Problem:
Add -7 to every coordinate in the answers and reproduce all the lines of the records, requests included.

Provided records:
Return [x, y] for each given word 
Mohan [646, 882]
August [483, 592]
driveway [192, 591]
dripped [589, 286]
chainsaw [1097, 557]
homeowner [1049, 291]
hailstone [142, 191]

Answer to the problem:
Return [x, y] for each given word 
Mohan [639, 875]
August [476, 585]
driveway [185, 584]
dripped [582, 279]
chainsaw [1090, 550]
homeowner [1042, 284]
hailstone [135, 184]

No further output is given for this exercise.